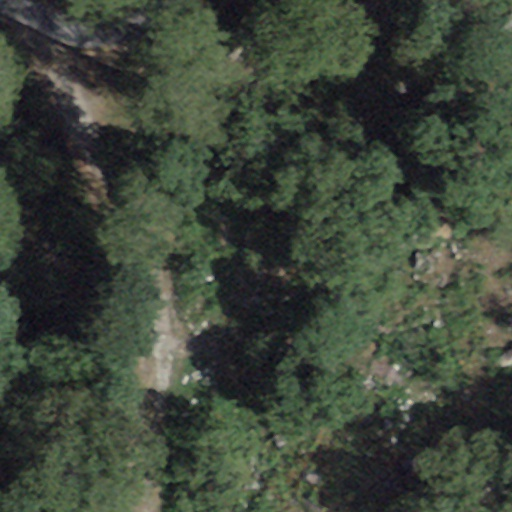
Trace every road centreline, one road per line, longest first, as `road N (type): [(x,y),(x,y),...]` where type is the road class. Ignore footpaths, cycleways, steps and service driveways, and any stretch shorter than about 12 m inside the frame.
road 1 (track): [(139,244),(159,356),(141,511)]
road 2 (track): [(139,244),(46,23)]
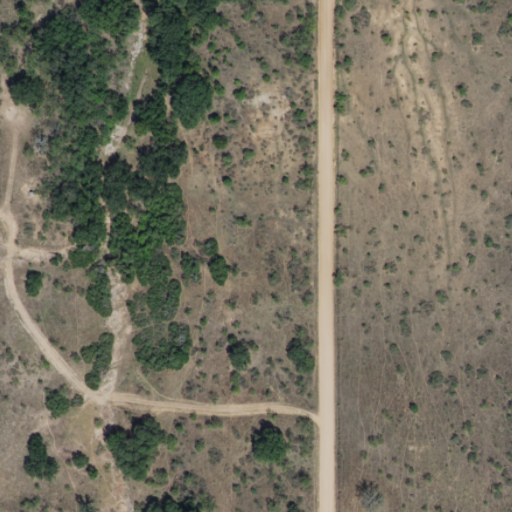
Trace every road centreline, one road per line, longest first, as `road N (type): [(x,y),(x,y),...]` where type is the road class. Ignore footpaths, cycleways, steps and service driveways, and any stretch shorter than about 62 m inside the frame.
road 1 (residential): [(323,511),(324,0)]
road 2 (track): [(321,417),(225,412),(65,378),(26,331),(0,204)]
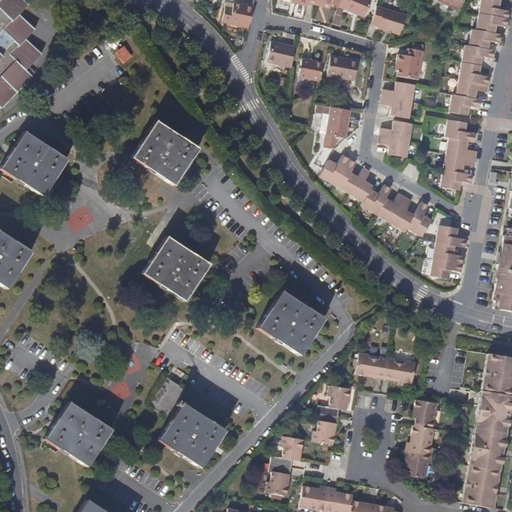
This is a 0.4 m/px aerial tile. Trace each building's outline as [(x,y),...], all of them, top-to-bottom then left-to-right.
[(0,82),(15,97),(30,81),(24,75),(40,59),(24,43),(32,34),(17,19),(25,10),(15,0),(3,0),(0,3),(0,82)] [(328,8),(329,5),(311,0),(306,0),(306,2),(328,8)] [(339,0),(337,6),(337,7),(365,18),(372,0),(339,0)] [(461,0),(436,0),(457,10),(461,0)] [(499,0),(498,0),(480,0),(475,31),(470,30),(467,48),(462,47),(454,96),(450,95),(447,112),(467,115),(468,107),(479,109),(481,100),(474,99),(475,90),(487,93),(490,76),(478,74),(481,57),(492,58),(493,50),(486,49),(487,43),(498,45),(500,36),(492,35),(494,26),(505,28),(505,26),(508,11),(498,10),(499,0)] [(244,6),(231,3),(230,6),(224,5),(220,21),(247,27),(252,5),(244,4),(244,6)] [(398,36),(404,18),(384,11),(378,29),(398,36)] [(292,48),(267,46),(265,65),(289,69),(292,48)] [(418,80),(422,51),(407,48),(406,57),(397,55),(396,63),(400,64),(399,71),(398,76),(418,80)] [(352,79),(354,60),(328,56),(325,75),(352,79)] [(317,82),(321,63),(303,59),(299,78),(317,82)] [(413,86),(396,83),(394,92),(381,89),(378,106),(391,108),(389,116),(408,119),(413,86)] [(348,109),(329,107),(325,135),(336,137),(344,138),(348,109)] [(459,183),(472,185),(473,179),(461,177),(463,168),(474,170),(477,152),(465,150),(467,143),(474,144),(475,135),(464,133),(465,123),(446,121),(442,148),(447,149),(440,189),(458,192),(459,183)] [(171,189),(196,151),(153,122),(128,160),(171,189)] [(405,158),(411,124),(394,122),(391,131),(380,129),(377,144),(389,147),(387,155),(405,158)] [(65,162),(21,133),(0,165),(0,172),(40,199),(65,162)] [(335,145),(336,137),(325,135),(324,143),(335,145)] [(354,162),(340,154),(334,164),(328,160),(318,176),(362,202),(359,207),(403,234),(406,230),(420,239),(430,222),(421,215),(426,207),(418,202),(411,214),(404,210),(410,200),(396,191),(389,202),(382,198),(389,187),(381,183),(375,193),(367,188),(369,185),(362,181),(369,171),(362,167),(356,177),(348,172),(354,162)] [(420,182),(425,172),(409,163),(402,172),(420,182)] [(454,239),(456,230),(437,226),(429,279),(448,282),(449,272),(459,273),(462,257),(452,255),(453,247),(464,248),(465,241),(454,239)] [(511,229),(506,228),(505,236),(503,236),(498,264),(497,264),(495,271),(497,271),(492,300),(494,300),(492,309),(511,312),(511,229)] [(0,289),(4,293),(29,254),(0,234),(0,289)] [(181,305),(206,267),(163,239),(158,246),(138,277),(181,305)] [(296,360),(321,323),(278,294),(253,332),(296,360)] [(369,358),(369,355),(359,354),(355,374),(365,376),(366,373),(402,381),(402,383),(412,385),(416,364),(406,362),(406,364),(395,362),(395,360),(380,357),(380,360),(369,358)] [(493,509),(511,399),(511,358),(488,355),(462,504),(493,509)] [(402,381),(366,373),(365,376),(402,383),(402,381)] [(345,411),(349,389),(328,385),(326,396),(328,396),(326,407),(317,405),(314,419),(317,420),(315,431),(313,430),(311,441),(331,445),(336,423),(332,422),(335,409),(345,411)] [(197,469),(222,432),(157,389),(145,406),(168,421),(154,442),(197,469)] [(432,429),(437,404),(416,400),(412,417),(416,418),(415,426),(413,426),(410,443),(408,443),(405,459),(407,459),(404,475),(425,479),(428,463),(431,464),(434,447),(431,447),(434,429),(432,429)] [(83,468),(108,431),(66,403),(41,441),(83,468)] [(298,460),(302,439),(281,435),(279,445),(282,445),(279,457),(269,455),(266,468),(269,469),(267,481),(264,481),(263,491),(284,495),(288,473),(285,472),(288,458),(298,460)] [(351,504),(352,499),(303,488),(298,509),(311,511),(391,511),(392,511),(351,504)] [(99,511),(83,501),(75,511),(99,511)]
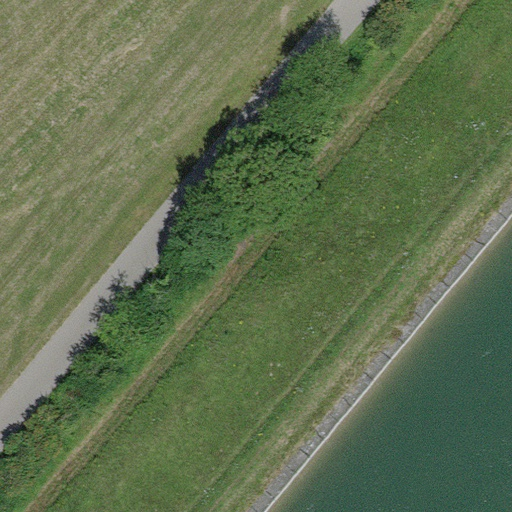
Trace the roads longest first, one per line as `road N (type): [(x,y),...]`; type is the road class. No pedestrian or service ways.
road 1 (residential): [(0,430),(361,0)]
road 2 (track): [(511,111),(186,511)]
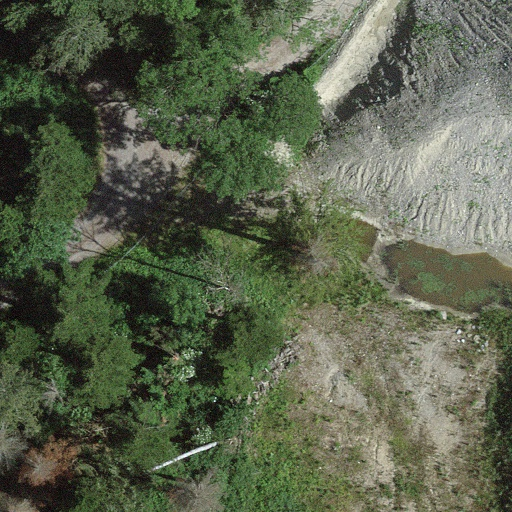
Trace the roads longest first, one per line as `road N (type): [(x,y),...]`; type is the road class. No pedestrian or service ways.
road 1 (track): [(0,233),(30,201),(210,132),(439,97)]
road 2 (track): [(210,132),(219,61),(301,0)]
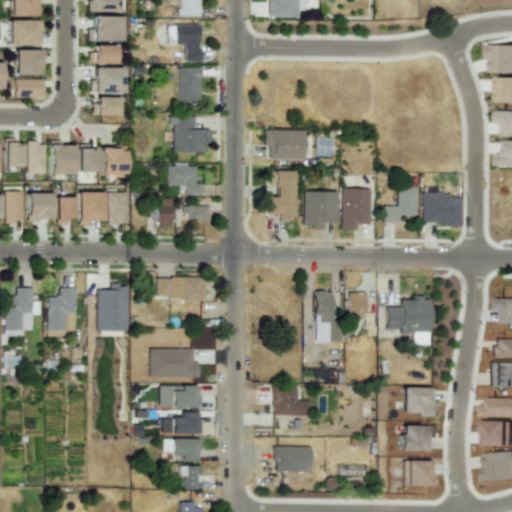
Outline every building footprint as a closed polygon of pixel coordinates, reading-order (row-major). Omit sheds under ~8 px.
[(6,0),(6,16),(34,15),(33,0),(6,0)] [(85,0),(85,11),(120,12),(120,0),(85,0)] [(197,16),(196,0),(175,0),(175,15),(197,16)] [(265,0),(265,16),(293,17),(293,10),(301,10),(300,0),(265,0)] [(118,16),(88,15),(88,40),(117,41),(118,16)] [(37,19),(4,20),(5,45),(34,44),(34,32),(38,31),(37,19)] [(197,61),(196,24),(164,25),(164,44),(181,44),(181,61),(197,61)] [(112,45),(88,44),(87,63),(111,63),(112,45)] [(511,44),(488,44),(487,72),(511,72),(511,44)] [(38,49),(11,50),(11,75),(38,74),(38,49)] [(119,93),(120,67),(90,67),(89,92),(119,93)] [(196,67),(174,67),(175,101),(197,100),(196,67)] [(511,102),(511,77),(495,77),(495,102),(511,102)] [(10,97),(39,97),(39,78),(10,79),(10,97)] [(115,114),(114,96),(91,97),(91,115),(115,114)] [(511,110),(494,110),(493,122),(500,123),(500,136),(511,135),(511,110)] [(169,151),(203,152),(204,129),(190,128),(190,116),(165,115),(165,123),(169,124),(169,151)] [(301,130),(259,129),(259,145),(265,145),(265,158),(300,159),(301,130)] [(0,166),(18,165),(18,144),(11,144),(11,138),(0,138),(0,166)] [(511,165),(511,139),(506,140),(505,155),(495,154),(495,165),(511,166),(511,165)] [(45,173),(69,174),(70,145),(56,145),(56,140),(45,140),(45,173)] [(22,173),(40,173),(40,142),(23,141),(22,173)] [(74,171),(92,172),(92,146),(74,146),(74,171)] [(96,173),(121,173),(121,147),(97,146),(96,173)] [(193,166),(163,165),(163,185),(181,186),(181,194),(197,194),(198,183),(192,183),(193,166)] [(261,196),(260,213),(274,214),(274,220),(288,220),(289,171),(270,170),(270,197),(261,196)] [(365,188),(337,189),(337,230),(353,230),(353,224),(366,224),(365,188)] [(0,193),(1,222),(17,222),(16,190),(0,190),(0,193)] [(99,191),(74,191),(74,225),(87,225),(87,220),(99,220),(99,191)] [(334,192),(299,191),(299,225),(308,225),(308,229),(320,229),(320,222),(333,223),(334,192)] [(103,223),(121,224),(121,192),(104,192),(103,223)] [(418,192),(418,224),(458,224),(457,198),(447,198),(447,192),(418,192)] [(23,220),(48,220),(47,193),(22,193),(23,220)] [(70,196),(51,196),(52,224),(63,224),(63,218),(70,218),(70,196)] [(154,228),(168,227),(167,198),(153,199),(154,228)] [(205,206),(179,205),(179,212),(185,213),(184,220),(205,220),(205,206)] [(199,277),(152,277),(151,298),(199,299),(199,277)] [(124,284),(105,284),(105,289),(93,289),(93,330),(123,330),(124,284)] [(19,335),(18,330),(29,329),(28,287),(13,287),(13,296),(1,296),(1,336),(19,335)] [(43,330),(71,330),(72,287),(55,287),(55,296),(44,296),(43,330)] [(312,342),(338,341),(338,322),(329,322),(329,290),(311,291),(312,342)] [(345,292),(344,317),(362,318),(362,292),(345,292)] [(382,306),(382,328),(396,328),(396,332),(426,333),(426,297),(407,297),(407,299),(396,299),(396,306),(382,306)] [(0,369),(0,374),(11,374),(10,350),(0,350),(0,369)] [(155,408),(197,407),(197,394),(193,394),(192,385),(154,385),(155,408)] [(269,386),(268,415),(303,415),(303,400),(293,400),(293,387),(269,386)] [(158,434),(197,433),(197,420),(193,421),(193,411),(176,412),(176,417),(157,417),(158,434)] [(195,460),(195,439),(167,438),(167,455),(177,455),(177,460),(195,460)] [(306,471),(306,446),(271,446),(271,472),(306,471)] [(180,489),(198,488),(197,466),(175,466),(176,476),(180,476),(180,489)] [(176,511),(197,511),(198,507),(190,507),(190,501),(176,501),(176,511)]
====================
= WORUM ES GEHT =
Gib den Abschnitt vom Beginn der Zeilen bis einschließlich der Zeile mit „road 2 (track): [(321,417),(225,412),(65,378),(26,331),(0,204)]“ wortgetreu wieder und lass dabei die Bilder weg.

= LÖSUNG DER AUFGABE =
Trace every road centreline, one road per line, longest first, as `road N (type): [(x,y),(x,y),...]` where type is the road class. Ignore footpaths, cycleways, steps and service driveways, and any stretch shorter than about 12 m inside the frame.
road 1 (track): [(139,244),(159,356),(141,511)]
road 2 (track): [(139,244),(46,23)]
Trace every road centreline, one road per line, longest first, as `road N (type): [(x,y),(x,y),...]` where type is the road class. Ignore footpaths, cycleways, steps and service driveways, and any stretch shorter than about 62 m inside the frame.
road 1 (residential): [(323,511),(324,0)]
road 2 (track): [(321,417),(225,412),(65,378),(26,331),(0,204)]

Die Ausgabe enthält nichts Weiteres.